Among the records that follow, count the lines where "none" appears, and state the count by itself.

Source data
+++

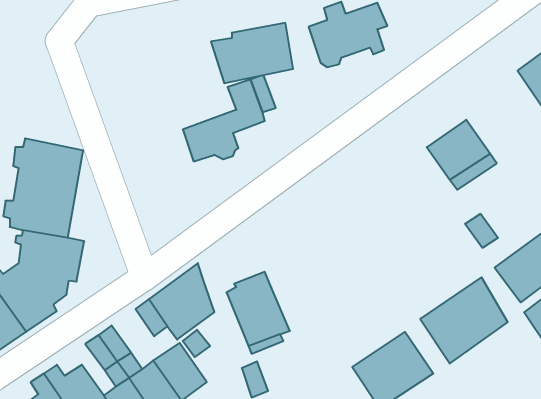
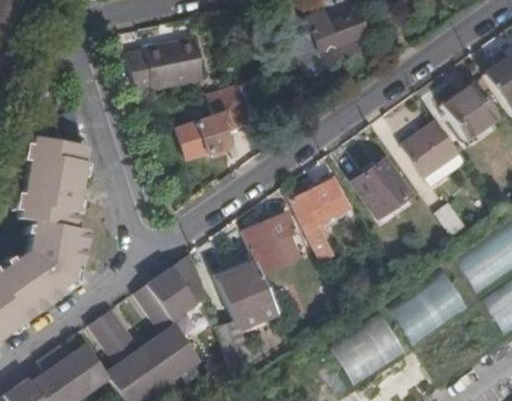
building: [211,23,293,83] -> [125,39,200,94]
building: none -> [441,83,498,140]
building: none -> [352,161,408,218]
building: none -> [291,180,343,259]
building: none -> [240,212,298,274]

+++

> **The answer**
4